DIRECTIONS -> Your output should be exactly the lines from the one containing "LED: blue -> yellow" through the final line of the records, both included, with every picture left out.

[[ PROVIDED DATA open ]]

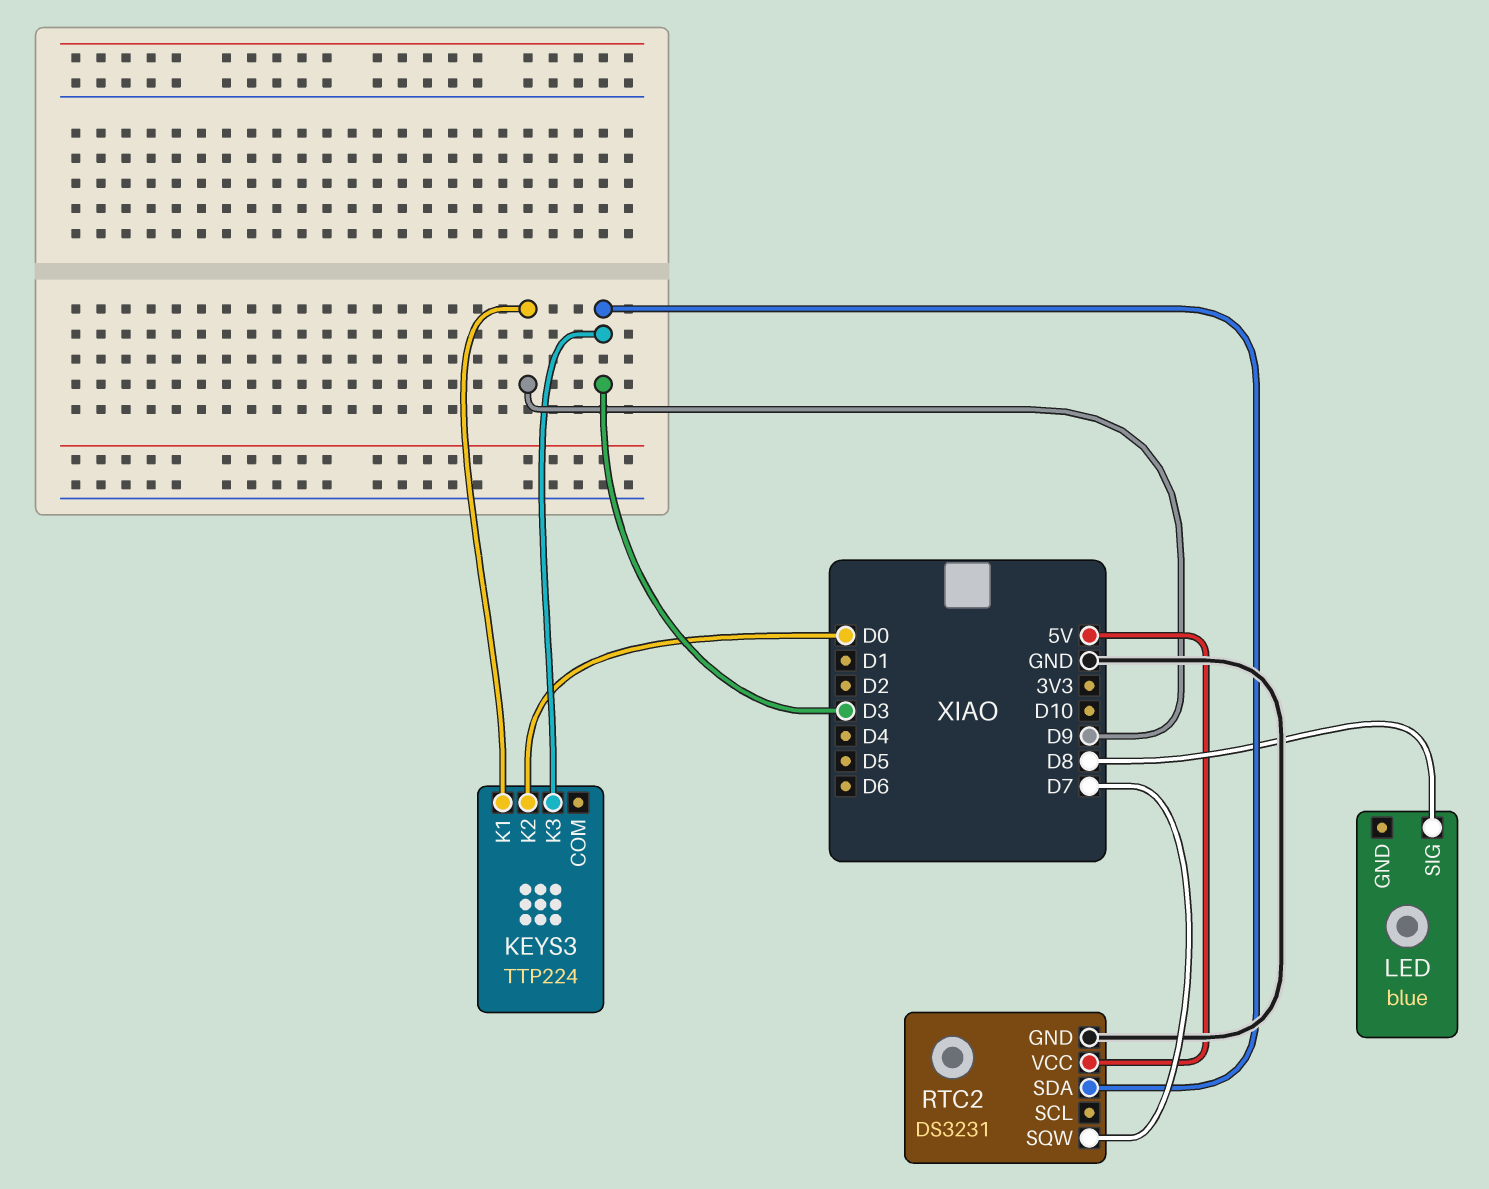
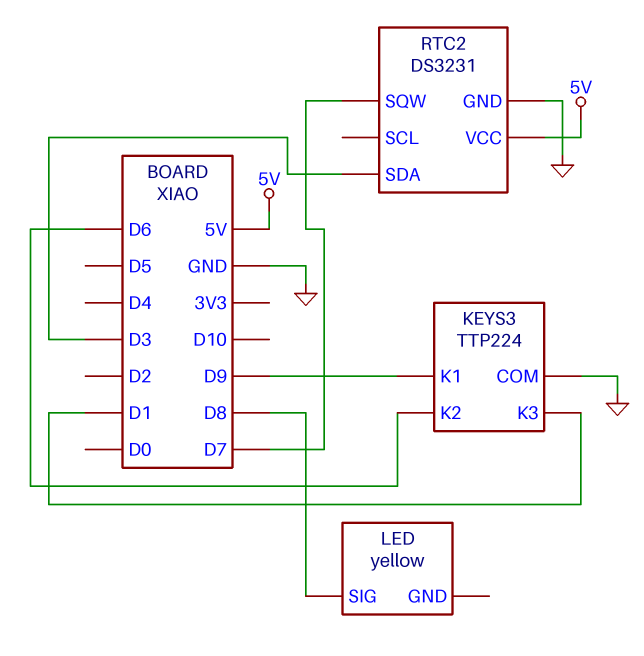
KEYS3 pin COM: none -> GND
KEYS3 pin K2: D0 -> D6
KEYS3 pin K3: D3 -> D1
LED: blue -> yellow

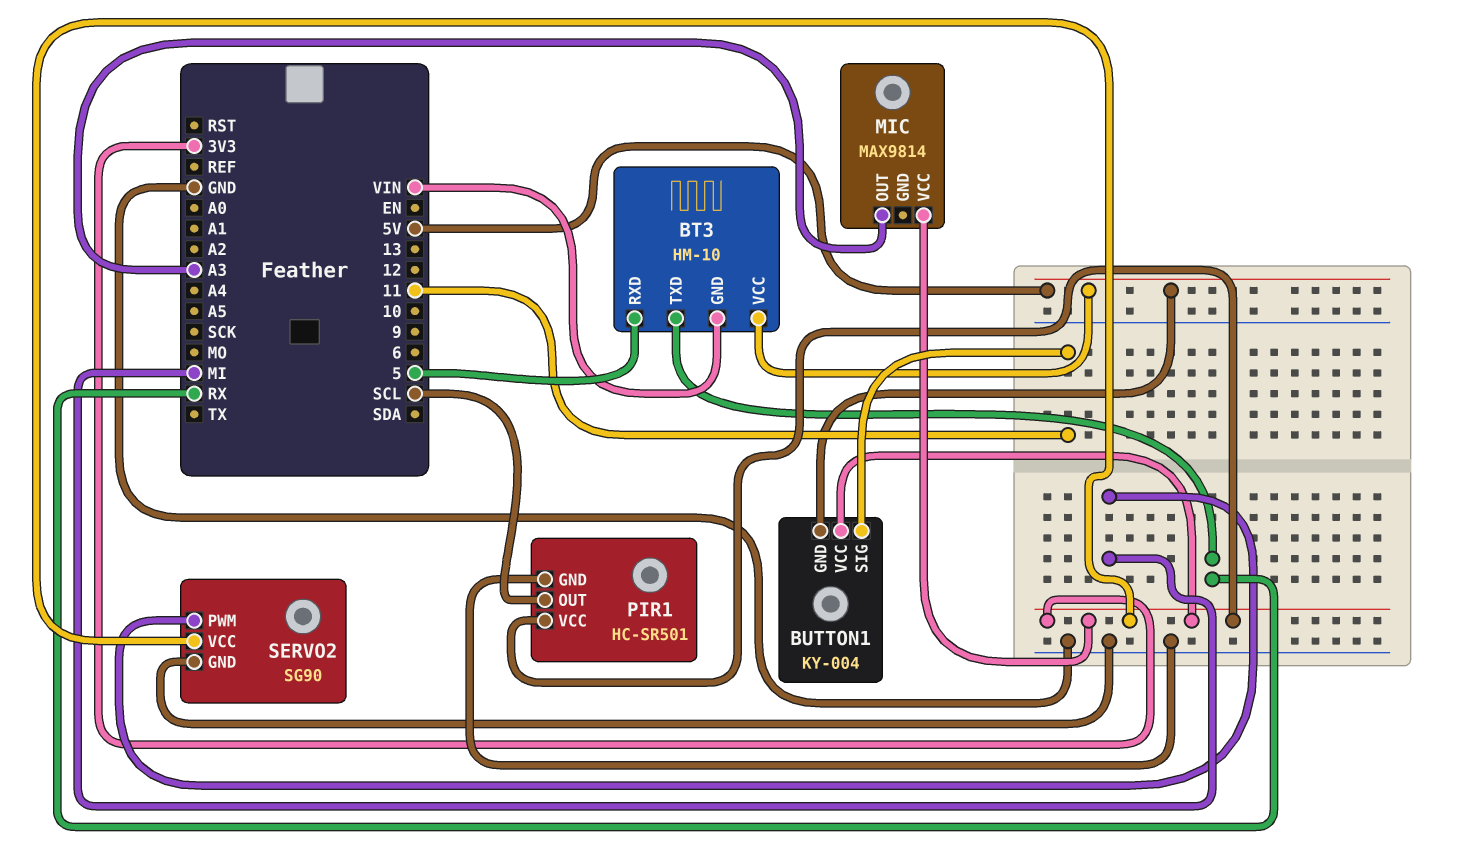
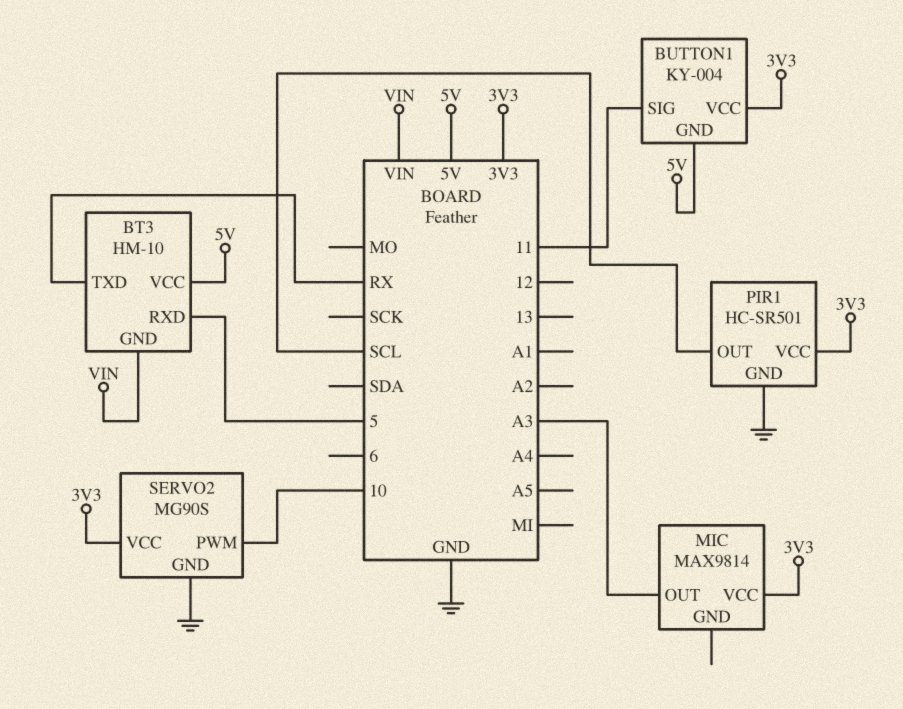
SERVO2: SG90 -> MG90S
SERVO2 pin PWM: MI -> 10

[[ PROVIDED DATA closed ]]

EXERCISE RESULT ->
LED: blue -> yellow

SERVO2: SG90 -> MG90S
SERVO2 pin PWM: MI -> 10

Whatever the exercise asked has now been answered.